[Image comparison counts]
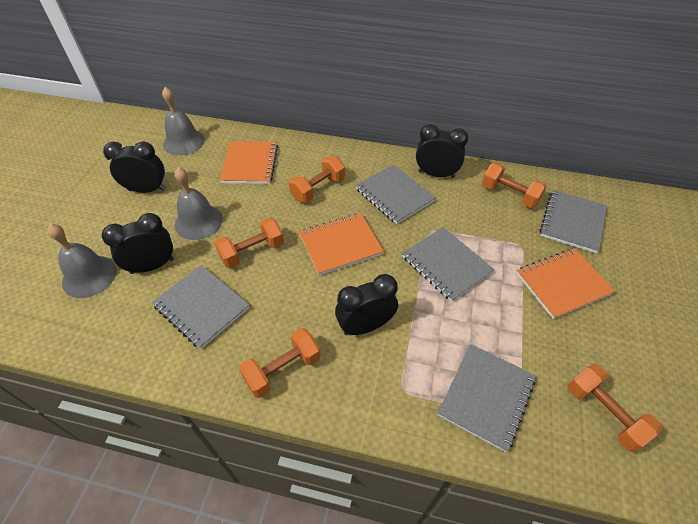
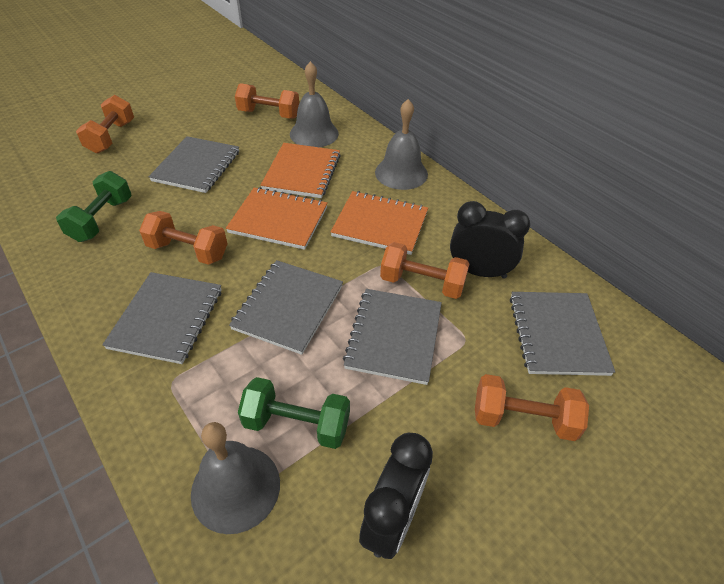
black clock: 4 -> 2
green dumbbell: 0 -> 2

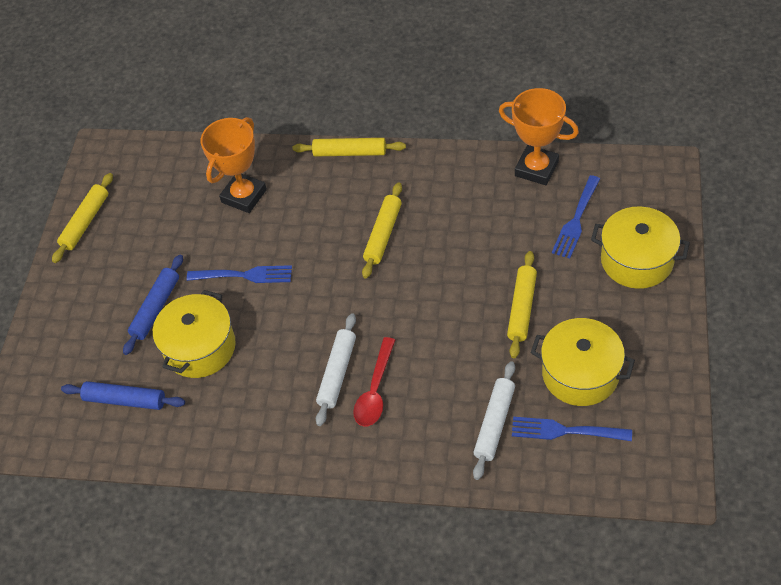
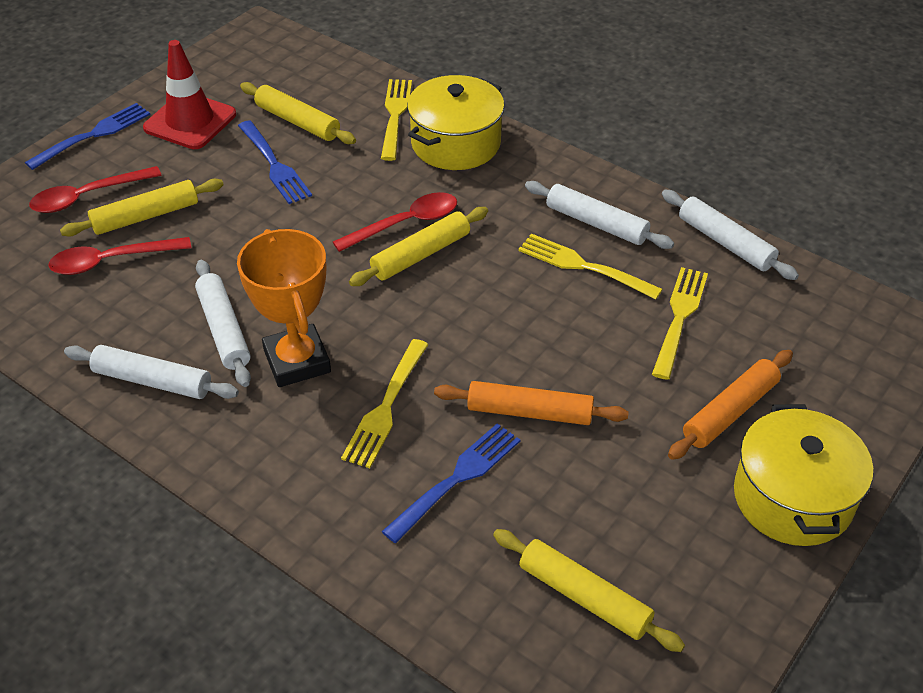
blue rolling pin: 2 -> 0
orange rolling pin: 0 -> 2
orange trophy: 2 -> 1
red spoon: 1 -> 3
red traffic cone: 0 -> 1
white rolling pin: 2 -> 4
yellow fork: 0 -> 4
yellow pot: 3 -> 2

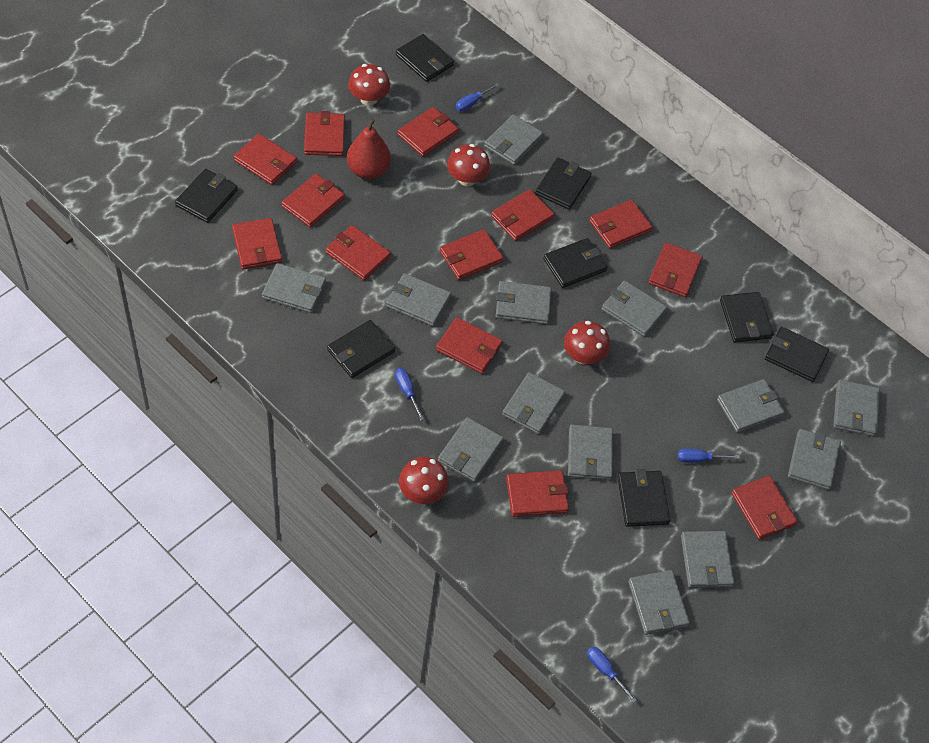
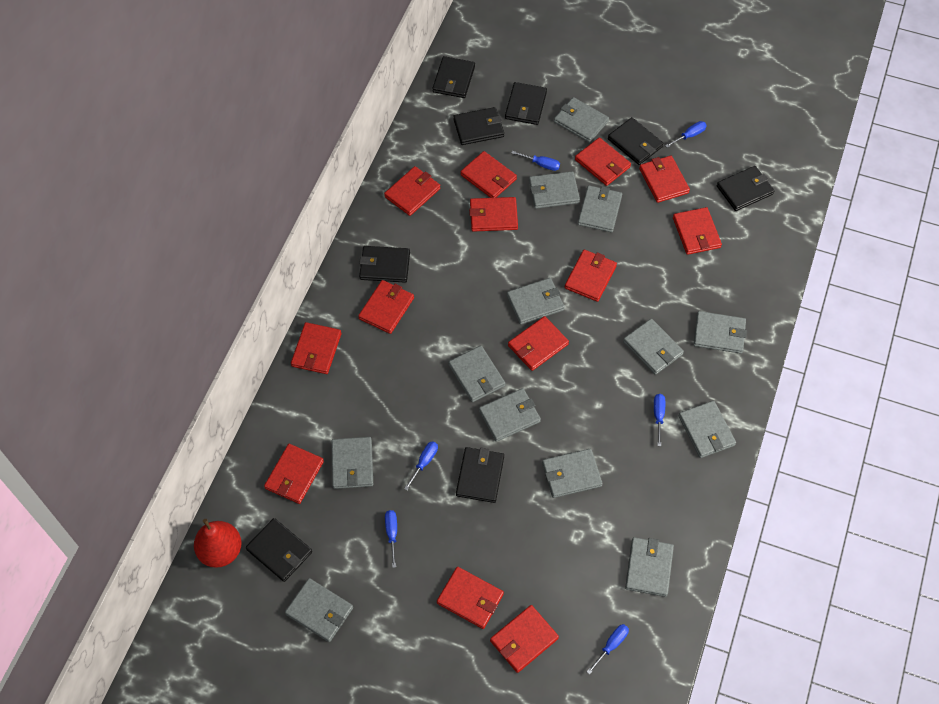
blue screwdriver: 4 -> 6
red mushroom: 4 -> 0

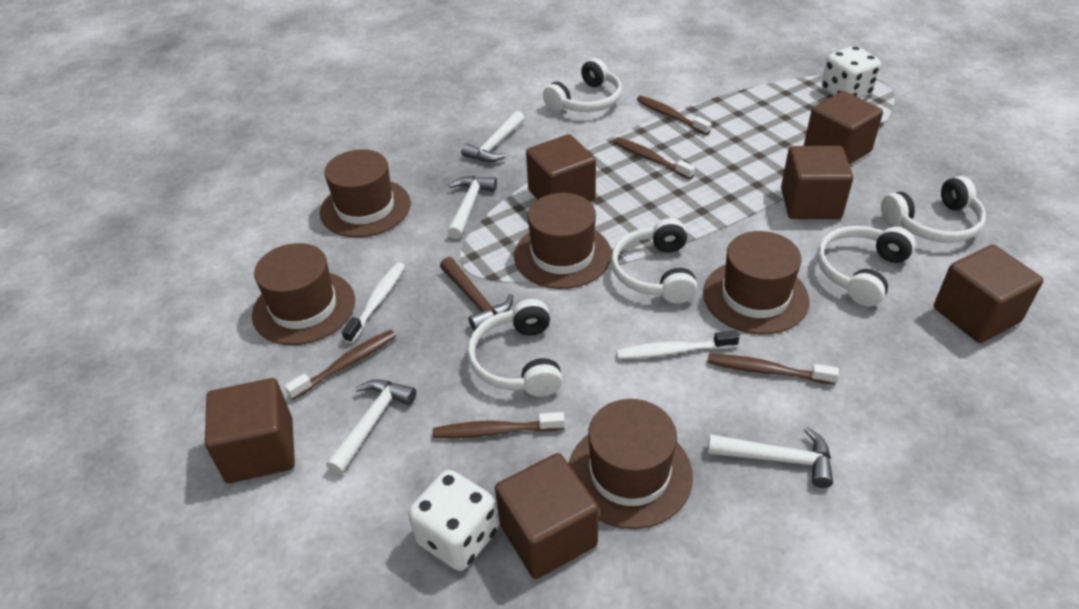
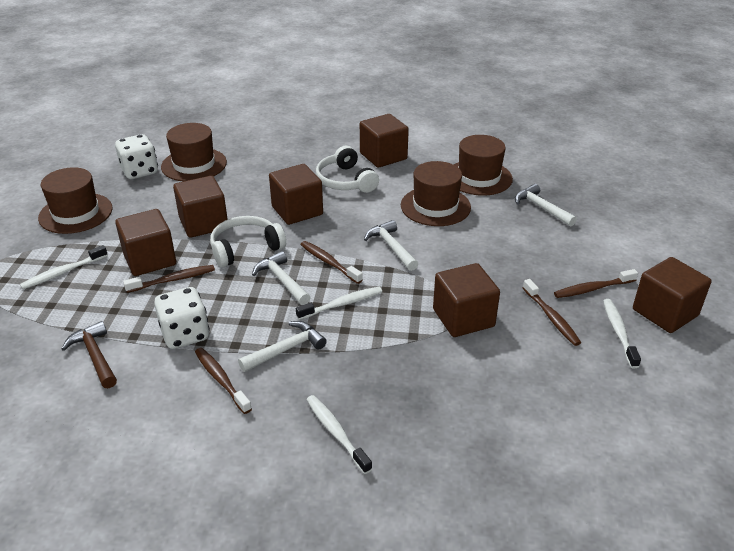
brown hat: 5 -> 4
white headphones: 5 -> 2
white toothbrush: 2 -> 4

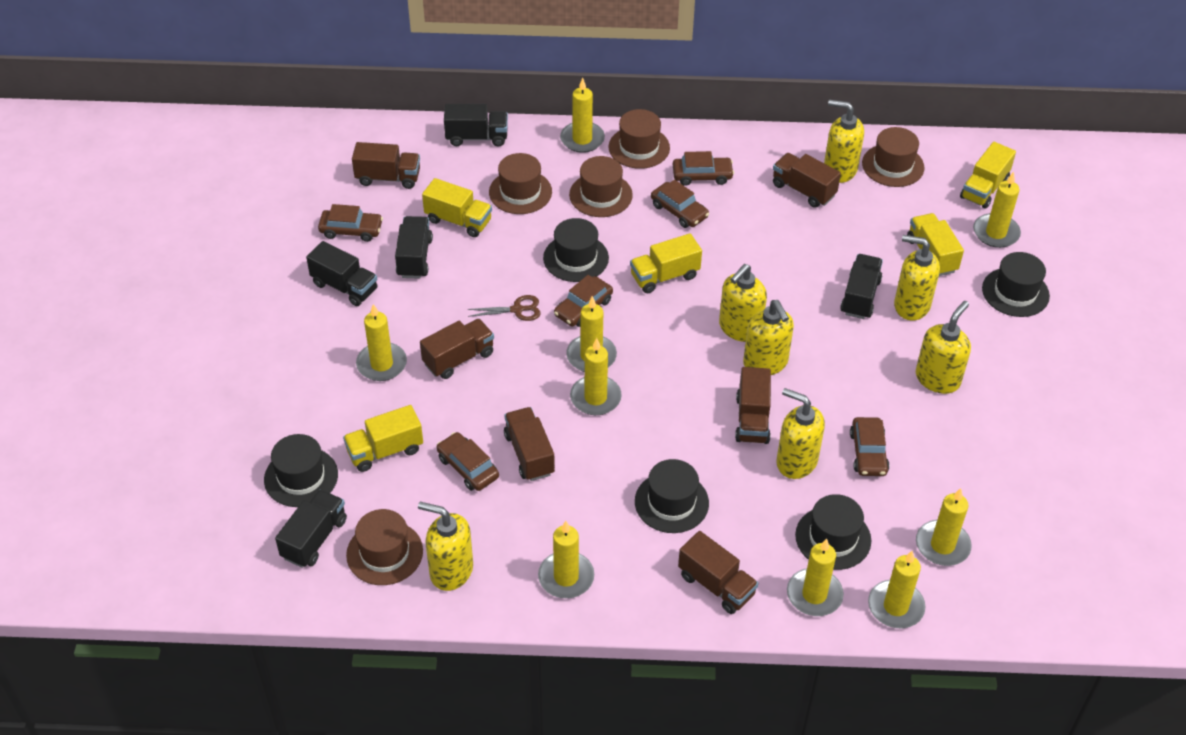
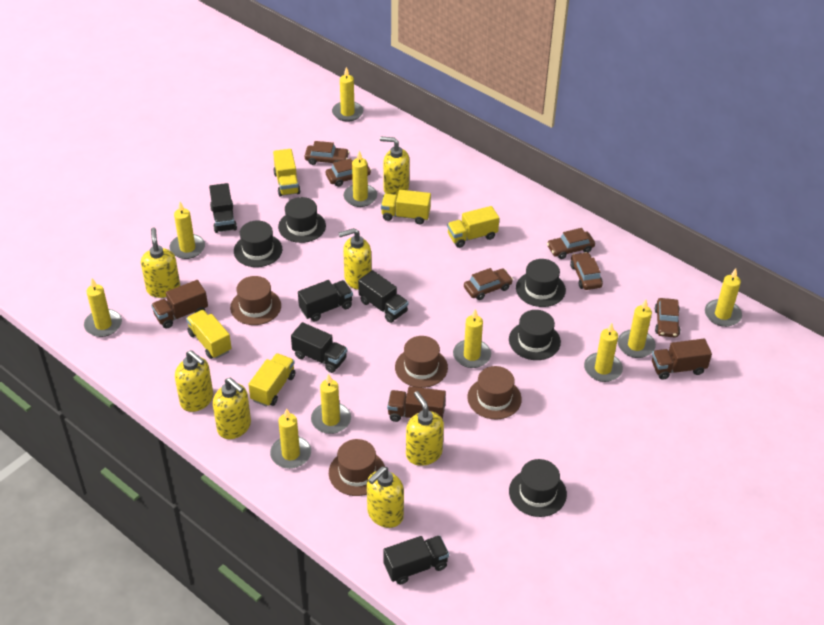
brown hat: 5 -> 4
brown scissors: 1 -> 0
brown truck: 6 -> 3
yellow candle: 9 -> 10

TASK PROMPT: Starting at the line that holds "yellow pot: 3 -> 2", retype every line through the end of the data, both ends included. Pictures stay out of the copy.

TASK RESULT:
yellow pot: 3 -> 2

blue screwdriver: 4 -> 6
red mushroom: 4 -> 0

brown hat: 5 -> 4
white headphones: 5 -> 2
white toothbrush: 2 -> 4

brown hat: 5 -> 4
brown scissors: 1 -> 0
brown truck: 6 -> 3
yellow candle: 9 -> 10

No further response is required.